> _Task details_: Keep only the lines of the listing that include the word "across", and copy them.

> _Provided material_:
———

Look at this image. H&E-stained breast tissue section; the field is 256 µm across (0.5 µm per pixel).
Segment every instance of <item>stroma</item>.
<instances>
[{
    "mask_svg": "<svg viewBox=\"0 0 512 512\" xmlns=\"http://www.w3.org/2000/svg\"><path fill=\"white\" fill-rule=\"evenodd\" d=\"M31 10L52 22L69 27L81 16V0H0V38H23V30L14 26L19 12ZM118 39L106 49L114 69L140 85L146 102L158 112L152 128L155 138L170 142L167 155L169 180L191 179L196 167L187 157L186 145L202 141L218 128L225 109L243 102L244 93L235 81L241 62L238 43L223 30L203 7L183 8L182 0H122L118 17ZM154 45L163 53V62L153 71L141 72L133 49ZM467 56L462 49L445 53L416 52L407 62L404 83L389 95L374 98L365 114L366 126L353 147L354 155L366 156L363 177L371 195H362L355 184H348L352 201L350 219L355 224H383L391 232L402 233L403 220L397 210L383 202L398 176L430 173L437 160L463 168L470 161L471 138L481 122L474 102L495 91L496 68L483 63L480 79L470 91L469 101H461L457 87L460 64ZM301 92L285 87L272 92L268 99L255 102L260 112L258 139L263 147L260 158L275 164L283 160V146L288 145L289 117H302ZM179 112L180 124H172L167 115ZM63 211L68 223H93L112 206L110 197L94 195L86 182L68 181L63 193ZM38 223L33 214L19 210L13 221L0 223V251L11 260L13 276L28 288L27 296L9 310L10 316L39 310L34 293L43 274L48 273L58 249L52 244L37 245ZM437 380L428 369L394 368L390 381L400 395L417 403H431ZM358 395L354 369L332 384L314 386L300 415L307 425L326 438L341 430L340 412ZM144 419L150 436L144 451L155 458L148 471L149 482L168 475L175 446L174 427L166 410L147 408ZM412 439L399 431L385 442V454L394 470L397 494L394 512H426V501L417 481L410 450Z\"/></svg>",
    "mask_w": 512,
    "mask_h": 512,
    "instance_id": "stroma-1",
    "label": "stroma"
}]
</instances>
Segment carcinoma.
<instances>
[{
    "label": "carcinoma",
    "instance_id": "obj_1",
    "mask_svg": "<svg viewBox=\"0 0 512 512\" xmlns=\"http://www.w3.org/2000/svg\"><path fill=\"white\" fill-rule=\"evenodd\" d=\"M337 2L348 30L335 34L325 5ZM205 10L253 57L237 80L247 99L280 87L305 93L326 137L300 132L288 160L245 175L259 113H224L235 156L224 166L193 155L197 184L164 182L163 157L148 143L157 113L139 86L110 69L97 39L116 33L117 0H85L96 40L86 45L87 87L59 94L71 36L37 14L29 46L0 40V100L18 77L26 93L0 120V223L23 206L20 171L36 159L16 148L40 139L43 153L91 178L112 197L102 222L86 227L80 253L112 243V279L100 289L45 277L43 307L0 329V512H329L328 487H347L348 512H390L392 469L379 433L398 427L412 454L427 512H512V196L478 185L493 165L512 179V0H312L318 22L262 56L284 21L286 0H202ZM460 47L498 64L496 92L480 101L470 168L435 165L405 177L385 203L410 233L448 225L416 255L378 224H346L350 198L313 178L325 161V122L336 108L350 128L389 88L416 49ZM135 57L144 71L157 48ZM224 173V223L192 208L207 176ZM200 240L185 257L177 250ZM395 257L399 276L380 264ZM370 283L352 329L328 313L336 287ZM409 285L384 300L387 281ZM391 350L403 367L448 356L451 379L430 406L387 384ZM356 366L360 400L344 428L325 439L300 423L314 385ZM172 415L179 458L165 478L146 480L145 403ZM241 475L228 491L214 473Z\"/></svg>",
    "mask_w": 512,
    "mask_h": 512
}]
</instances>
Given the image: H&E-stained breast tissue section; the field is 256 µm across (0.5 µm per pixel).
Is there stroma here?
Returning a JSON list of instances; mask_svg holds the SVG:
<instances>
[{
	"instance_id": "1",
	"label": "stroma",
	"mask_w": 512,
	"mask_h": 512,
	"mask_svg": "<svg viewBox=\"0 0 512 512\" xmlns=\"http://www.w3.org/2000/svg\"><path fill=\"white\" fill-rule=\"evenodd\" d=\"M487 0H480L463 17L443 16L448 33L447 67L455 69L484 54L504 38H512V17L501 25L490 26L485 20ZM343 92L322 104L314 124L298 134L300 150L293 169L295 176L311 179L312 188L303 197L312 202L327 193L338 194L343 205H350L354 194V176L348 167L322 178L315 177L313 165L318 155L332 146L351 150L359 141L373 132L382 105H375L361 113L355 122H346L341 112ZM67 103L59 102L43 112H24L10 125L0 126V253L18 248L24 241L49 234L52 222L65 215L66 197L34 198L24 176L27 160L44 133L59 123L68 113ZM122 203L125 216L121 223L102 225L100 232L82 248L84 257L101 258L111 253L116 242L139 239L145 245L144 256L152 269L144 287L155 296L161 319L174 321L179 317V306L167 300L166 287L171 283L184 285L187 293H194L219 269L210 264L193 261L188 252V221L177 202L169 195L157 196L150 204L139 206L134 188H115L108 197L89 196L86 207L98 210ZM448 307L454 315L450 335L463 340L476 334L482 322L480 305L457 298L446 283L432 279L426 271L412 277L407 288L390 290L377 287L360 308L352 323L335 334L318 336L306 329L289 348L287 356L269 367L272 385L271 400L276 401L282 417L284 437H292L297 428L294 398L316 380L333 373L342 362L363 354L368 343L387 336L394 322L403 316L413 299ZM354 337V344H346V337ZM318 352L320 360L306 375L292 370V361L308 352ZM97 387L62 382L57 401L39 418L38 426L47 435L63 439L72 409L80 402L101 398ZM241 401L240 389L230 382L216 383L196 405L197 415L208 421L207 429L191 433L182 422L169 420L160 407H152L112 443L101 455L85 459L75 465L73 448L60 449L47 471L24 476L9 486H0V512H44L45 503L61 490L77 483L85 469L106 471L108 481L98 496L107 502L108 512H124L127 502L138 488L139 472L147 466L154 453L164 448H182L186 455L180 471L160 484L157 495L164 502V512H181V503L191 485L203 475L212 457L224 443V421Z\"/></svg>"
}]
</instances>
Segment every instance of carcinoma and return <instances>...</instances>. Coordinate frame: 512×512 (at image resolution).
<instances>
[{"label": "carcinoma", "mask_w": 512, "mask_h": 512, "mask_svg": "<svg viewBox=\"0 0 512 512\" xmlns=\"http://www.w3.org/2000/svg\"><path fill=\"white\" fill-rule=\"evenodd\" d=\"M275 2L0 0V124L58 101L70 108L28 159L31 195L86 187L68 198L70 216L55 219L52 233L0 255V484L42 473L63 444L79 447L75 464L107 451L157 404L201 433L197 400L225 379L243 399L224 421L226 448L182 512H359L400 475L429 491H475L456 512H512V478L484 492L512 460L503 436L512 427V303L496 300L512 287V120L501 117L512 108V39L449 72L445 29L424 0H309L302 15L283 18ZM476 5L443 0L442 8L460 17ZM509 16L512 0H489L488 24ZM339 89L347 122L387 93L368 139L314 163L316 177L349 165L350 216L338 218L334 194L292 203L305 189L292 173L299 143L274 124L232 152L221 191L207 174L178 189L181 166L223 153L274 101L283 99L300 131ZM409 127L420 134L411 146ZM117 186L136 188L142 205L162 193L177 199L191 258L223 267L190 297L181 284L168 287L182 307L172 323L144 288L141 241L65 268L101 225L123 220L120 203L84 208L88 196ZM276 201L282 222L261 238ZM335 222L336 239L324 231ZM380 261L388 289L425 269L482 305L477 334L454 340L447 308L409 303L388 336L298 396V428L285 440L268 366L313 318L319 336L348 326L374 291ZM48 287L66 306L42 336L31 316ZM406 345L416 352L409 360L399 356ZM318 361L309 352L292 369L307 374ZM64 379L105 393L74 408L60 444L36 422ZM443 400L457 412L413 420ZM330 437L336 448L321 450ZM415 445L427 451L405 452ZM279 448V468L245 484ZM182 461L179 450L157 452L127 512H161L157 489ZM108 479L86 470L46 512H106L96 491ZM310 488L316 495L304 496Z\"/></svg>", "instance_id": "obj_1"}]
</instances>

———

> _Problem solution_:
Look at this image. H&E-stained breast tissue section; the field is 256 µm across (0.5 µm per pixel).
Given the image: H&E-stained breast tissue section; the field is 256 µm across (0.5 µm per pixel).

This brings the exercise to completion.